* _Written exercise_:
Pick out every line of the listing below that contains the word "action", and copy each one. Matching is case-sensitive.

* _Exercise material_:
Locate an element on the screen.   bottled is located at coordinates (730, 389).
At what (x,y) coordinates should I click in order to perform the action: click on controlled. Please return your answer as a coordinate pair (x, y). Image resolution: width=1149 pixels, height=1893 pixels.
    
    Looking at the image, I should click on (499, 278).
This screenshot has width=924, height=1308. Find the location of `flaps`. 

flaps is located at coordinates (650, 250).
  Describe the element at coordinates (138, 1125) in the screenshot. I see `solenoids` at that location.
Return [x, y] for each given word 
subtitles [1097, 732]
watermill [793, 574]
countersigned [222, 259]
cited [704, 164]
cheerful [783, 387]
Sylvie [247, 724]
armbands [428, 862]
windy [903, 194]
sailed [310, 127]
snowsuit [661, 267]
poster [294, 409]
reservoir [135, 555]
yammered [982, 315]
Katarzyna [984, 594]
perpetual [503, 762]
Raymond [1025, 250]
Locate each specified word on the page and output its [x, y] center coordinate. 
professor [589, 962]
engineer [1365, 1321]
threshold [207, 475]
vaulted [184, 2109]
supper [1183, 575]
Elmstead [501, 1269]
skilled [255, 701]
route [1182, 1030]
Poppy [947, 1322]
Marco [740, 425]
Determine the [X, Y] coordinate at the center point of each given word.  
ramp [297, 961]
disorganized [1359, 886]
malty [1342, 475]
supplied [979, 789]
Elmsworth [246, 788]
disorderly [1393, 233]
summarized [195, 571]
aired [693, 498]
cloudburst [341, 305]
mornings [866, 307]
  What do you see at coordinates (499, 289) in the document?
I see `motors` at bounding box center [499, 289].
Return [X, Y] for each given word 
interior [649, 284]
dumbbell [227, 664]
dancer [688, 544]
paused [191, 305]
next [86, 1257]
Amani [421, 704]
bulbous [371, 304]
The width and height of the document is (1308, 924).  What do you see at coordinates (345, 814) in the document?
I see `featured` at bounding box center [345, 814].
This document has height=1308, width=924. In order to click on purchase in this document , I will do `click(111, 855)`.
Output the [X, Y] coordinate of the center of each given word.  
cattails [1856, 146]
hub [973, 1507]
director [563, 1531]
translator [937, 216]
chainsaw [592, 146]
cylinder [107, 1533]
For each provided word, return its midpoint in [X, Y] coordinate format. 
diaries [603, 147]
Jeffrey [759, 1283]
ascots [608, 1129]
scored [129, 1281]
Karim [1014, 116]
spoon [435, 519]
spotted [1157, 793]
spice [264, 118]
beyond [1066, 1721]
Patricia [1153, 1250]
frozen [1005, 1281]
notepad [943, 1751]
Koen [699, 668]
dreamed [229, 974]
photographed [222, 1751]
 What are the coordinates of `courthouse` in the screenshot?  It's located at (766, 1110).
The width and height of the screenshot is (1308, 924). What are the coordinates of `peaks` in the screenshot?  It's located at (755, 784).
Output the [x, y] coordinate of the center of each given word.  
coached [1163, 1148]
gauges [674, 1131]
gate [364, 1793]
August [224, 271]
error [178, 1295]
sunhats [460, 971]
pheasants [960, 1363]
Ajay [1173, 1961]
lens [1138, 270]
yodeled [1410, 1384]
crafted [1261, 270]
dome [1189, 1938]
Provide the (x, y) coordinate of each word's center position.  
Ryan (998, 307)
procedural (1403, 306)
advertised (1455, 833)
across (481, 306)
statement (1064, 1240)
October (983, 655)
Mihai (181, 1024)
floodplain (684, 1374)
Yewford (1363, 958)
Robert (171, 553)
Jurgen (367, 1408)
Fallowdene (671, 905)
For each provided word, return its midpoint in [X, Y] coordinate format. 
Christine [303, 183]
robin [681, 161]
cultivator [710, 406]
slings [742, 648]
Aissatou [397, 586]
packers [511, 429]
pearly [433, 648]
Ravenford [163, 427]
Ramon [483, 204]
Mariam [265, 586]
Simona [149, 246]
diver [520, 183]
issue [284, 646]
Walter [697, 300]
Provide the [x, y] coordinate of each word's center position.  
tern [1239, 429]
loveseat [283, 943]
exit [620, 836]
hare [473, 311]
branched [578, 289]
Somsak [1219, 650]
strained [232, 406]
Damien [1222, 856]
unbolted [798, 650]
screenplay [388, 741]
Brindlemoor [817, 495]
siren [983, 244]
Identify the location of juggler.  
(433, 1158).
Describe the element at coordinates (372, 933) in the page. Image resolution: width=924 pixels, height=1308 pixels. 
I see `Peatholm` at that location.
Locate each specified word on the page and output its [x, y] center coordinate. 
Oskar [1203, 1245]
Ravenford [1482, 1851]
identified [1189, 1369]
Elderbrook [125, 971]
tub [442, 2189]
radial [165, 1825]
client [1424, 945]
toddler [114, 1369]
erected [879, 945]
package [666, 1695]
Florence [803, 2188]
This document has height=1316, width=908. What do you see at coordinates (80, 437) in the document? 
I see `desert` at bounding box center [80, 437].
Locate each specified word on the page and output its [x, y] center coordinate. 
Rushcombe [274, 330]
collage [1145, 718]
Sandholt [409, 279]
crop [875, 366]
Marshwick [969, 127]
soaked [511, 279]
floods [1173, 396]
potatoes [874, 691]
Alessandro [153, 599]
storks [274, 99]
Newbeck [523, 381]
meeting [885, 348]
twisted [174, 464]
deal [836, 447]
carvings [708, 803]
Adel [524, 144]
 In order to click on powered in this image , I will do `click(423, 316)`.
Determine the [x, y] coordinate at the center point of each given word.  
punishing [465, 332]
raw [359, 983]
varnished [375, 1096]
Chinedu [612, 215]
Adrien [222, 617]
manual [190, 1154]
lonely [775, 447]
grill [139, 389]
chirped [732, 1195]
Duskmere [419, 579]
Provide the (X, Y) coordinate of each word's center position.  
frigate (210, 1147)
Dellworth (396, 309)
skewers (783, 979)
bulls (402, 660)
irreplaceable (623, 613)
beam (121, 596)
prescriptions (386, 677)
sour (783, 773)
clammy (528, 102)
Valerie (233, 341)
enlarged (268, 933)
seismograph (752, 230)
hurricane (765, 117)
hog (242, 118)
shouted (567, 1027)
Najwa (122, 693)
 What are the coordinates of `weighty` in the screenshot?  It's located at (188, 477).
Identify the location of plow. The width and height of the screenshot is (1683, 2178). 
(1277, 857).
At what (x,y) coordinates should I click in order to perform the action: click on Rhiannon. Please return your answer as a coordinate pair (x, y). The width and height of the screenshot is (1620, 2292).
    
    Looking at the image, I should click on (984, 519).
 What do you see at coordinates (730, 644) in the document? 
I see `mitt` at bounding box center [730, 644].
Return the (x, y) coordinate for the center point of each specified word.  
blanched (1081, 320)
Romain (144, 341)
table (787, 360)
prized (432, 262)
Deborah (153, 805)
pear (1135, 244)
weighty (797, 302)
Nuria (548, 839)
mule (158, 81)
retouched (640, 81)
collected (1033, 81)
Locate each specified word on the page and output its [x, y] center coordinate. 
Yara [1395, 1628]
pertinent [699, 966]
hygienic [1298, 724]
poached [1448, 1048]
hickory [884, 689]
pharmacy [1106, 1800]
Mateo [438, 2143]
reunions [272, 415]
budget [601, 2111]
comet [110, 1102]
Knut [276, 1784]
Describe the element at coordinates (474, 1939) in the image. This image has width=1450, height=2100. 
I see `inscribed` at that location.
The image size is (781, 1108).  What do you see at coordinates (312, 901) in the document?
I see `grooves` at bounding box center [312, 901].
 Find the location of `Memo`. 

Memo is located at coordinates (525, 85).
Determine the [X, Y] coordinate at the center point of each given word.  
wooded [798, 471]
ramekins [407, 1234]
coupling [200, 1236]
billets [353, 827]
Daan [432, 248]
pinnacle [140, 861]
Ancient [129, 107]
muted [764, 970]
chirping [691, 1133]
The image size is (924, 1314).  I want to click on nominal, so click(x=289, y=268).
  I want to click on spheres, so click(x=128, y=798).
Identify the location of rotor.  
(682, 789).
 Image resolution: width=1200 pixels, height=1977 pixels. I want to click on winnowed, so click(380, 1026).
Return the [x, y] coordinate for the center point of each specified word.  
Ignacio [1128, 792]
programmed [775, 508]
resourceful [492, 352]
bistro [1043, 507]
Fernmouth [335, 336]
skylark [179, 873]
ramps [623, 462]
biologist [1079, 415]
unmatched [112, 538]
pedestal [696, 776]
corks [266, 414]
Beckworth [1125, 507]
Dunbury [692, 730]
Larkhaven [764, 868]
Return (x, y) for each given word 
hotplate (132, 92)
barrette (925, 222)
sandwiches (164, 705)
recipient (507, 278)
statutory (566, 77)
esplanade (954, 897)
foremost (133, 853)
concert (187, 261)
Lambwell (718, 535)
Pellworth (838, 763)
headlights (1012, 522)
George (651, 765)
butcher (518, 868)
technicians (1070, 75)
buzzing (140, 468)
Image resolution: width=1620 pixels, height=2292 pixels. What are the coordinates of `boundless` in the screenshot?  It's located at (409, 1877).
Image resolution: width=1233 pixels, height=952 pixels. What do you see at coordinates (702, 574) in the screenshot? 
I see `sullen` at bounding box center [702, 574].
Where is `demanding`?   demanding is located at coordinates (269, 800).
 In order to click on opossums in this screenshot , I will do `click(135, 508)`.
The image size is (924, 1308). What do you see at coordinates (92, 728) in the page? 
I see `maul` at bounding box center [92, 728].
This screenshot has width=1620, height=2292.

* _Correct result_:
At what (x,y) coordinates should I click in order to perform the action: click on controlled. Please return your answer as a coordinate pair (x, y). Image resolution: width=1149 pixels, height=1893 pixels.
At what (x,y) coordinates should I click in order to perform the action: click on Rhiannon. Please return your answer as a coordinate pair (x, y). The width and height of the screenshot is (1620, 2292).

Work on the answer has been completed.